*Aim of the exercise*. The entries below contain a line with "JP3 pin 4: NET10 -> DGND" and a line with "R12: 180 (NET16, NET21) -> 270 (NET16, NET21)". Quote exactly those two lines and all lines between them.

*Records shown*.

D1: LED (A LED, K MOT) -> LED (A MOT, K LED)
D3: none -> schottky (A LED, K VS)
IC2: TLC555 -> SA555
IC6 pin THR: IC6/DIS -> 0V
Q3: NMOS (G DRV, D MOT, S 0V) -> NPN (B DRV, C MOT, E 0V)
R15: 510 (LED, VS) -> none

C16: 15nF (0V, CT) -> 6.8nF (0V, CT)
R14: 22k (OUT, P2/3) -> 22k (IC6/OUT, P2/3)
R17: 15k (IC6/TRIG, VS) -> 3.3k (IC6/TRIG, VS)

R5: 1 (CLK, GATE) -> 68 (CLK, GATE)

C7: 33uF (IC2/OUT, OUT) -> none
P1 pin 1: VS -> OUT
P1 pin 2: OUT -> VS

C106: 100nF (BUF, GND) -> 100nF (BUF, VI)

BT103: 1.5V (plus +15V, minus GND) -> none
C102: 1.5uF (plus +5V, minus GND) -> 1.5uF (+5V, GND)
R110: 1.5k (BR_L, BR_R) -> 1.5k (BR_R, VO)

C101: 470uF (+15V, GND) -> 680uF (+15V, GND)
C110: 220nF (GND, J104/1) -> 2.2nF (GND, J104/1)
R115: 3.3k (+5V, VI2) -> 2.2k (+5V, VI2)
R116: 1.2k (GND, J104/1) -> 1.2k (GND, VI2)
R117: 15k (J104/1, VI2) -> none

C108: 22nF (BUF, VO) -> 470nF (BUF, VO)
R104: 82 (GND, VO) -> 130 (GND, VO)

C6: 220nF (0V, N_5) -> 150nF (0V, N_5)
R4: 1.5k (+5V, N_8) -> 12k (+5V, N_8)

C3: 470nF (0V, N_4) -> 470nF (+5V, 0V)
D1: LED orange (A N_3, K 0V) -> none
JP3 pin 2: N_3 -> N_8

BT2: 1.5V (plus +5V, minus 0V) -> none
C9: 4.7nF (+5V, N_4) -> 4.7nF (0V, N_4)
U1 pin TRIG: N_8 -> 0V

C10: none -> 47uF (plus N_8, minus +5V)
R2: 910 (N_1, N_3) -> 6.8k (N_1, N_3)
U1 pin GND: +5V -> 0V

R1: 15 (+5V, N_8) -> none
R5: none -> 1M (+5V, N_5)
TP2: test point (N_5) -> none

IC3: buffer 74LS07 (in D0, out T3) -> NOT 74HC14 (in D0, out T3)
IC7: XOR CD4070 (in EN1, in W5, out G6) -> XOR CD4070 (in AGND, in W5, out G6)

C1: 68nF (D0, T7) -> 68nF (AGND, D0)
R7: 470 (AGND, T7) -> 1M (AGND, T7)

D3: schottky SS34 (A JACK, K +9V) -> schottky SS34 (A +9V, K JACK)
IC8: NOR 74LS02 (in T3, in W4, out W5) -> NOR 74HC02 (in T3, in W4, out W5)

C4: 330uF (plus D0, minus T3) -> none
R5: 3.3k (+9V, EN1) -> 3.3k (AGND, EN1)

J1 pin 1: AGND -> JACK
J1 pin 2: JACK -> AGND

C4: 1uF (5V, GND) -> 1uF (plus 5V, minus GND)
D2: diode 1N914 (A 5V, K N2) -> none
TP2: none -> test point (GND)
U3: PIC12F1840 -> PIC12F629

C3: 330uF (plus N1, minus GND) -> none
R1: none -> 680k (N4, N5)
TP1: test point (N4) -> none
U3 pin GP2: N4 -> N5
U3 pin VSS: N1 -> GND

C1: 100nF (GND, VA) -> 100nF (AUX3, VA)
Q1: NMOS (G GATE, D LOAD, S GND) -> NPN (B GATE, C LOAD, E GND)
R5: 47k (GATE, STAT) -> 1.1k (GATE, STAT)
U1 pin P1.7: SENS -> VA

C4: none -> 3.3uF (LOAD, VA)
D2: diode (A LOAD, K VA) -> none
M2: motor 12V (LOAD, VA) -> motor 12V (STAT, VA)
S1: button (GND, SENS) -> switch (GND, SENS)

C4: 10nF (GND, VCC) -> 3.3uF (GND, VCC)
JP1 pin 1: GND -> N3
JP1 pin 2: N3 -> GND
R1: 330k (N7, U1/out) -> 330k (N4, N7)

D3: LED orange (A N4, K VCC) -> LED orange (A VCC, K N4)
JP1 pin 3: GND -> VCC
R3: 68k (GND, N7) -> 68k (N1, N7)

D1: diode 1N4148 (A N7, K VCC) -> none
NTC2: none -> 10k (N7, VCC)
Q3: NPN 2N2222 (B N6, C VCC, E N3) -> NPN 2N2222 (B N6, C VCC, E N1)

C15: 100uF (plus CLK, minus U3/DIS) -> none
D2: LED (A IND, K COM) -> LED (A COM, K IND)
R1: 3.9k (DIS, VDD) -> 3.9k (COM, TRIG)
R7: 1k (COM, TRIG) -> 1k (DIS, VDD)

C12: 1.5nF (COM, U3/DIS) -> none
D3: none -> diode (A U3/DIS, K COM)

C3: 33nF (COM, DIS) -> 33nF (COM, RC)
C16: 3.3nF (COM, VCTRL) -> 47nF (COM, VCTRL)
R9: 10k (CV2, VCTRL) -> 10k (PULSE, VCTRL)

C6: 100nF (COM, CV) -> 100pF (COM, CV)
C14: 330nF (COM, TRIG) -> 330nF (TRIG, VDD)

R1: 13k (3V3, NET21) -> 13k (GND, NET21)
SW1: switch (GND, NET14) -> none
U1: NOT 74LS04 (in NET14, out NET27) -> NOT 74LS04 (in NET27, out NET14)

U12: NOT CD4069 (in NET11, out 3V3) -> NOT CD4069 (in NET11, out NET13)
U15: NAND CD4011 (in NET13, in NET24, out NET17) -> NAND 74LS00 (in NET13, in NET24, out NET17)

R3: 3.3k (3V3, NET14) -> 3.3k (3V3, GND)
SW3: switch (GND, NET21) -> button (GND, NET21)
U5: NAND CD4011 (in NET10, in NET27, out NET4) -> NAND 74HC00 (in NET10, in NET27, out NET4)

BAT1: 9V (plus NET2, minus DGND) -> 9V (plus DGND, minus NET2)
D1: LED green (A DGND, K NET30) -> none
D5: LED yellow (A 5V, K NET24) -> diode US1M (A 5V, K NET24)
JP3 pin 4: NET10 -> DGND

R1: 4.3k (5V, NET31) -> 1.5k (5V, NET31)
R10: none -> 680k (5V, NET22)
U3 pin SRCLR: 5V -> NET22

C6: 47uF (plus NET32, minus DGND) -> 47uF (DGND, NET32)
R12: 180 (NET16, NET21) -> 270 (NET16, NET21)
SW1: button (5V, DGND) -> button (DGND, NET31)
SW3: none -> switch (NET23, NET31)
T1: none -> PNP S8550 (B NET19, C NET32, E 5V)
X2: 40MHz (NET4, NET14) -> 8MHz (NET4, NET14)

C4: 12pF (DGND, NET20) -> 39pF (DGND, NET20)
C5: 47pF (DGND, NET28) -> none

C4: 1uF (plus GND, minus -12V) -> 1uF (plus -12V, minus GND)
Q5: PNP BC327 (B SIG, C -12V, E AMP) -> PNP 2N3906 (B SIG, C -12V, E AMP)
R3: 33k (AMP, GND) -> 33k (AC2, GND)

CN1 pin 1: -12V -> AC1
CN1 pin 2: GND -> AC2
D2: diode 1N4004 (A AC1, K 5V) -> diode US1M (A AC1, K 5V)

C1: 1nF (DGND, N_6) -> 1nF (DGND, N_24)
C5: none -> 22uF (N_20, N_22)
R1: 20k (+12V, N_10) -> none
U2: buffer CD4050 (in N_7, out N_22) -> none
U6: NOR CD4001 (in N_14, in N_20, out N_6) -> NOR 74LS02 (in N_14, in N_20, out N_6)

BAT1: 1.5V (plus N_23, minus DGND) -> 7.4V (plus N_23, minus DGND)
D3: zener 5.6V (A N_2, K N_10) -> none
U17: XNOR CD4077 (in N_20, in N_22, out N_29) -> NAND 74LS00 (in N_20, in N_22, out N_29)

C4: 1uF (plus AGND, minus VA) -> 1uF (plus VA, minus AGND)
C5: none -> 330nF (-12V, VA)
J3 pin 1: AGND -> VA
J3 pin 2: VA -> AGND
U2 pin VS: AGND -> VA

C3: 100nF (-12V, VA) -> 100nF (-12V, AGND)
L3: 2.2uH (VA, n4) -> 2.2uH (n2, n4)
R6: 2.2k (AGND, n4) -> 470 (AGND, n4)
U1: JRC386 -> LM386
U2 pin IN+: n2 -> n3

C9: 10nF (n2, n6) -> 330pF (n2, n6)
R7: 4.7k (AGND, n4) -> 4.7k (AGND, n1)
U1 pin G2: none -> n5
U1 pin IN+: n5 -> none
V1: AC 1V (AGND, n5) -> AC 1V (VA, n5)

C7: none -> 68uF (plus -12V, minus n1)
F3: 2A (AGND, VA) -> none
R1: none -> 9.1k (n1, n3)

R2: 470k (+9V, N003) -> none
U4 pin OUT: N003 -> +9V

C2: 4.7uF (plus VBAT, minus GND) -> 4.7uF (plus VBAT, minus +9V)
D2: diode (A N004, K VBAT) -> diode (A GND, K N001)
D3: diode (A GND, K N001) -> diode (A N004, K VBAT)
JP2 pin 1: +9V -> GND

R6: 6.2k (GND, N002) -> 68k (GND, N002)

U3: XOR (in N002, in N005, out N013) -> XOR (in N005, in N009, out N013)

*Problem solution*.
JP3 pin 4: NET10 -> DGND

R1: 4.3k (5V, NET31) -> 1.5k (5V, NET31)
R10: none -> 680k (5V, NET22)
U3 pin SRCLR: 5V -> NET22

C6: 47uF (plus NET32, minus DGND) -> 47uF (DGND, NET32)
R12: 180 (NET16, NET21) -> 270 (NET16, NET21)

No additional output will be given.